- _Input records_:

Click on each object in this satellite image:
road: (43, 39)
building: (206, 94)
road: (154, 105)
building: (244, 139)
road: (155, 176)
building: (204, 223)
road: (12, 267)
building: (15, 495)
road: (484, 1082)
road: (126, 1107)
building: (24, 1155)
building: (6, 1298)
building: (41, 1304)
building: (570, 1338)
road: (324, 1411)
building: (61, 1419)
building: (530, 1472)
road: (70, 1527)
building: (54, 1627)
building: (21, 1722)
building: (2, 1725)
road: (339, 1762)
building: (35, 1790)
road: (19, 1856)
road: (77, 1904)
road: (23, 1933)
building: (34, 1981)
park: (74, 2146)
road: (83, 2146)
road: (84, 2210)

- _Problem details_: A word-for-word copy of the data above is the goal, so set it all down again.

- _Solution to this task_:
Click on each object in this satellite image:
road: (43, 39)
building: (206, 94)
road: (154, 105)
building: (244, 139)
road: (155, 176)
building: (204, 223)
road: (12, 267)
building: (15, 495)
road: (484, 1082)
road: (126, 1107)
building: (24, 1155)
building: (6, 1298)
building: (41, 1304)
building: (570, 1338)
road: (324, 1411)
building: (61, 1419)
building: (530, 1472)
road: (70, 1527)
building: (54, 1627)
building: (21, 1722)
building: (2, 1725)
road: (339, 1762)
building: (35, 1790)
road: (19, 1856)
road: (77, 1904)
road: (23, 1933)
building: (34, 1981)
park: (74, 2146)
road: (83, 2146)
road: (84, 2210)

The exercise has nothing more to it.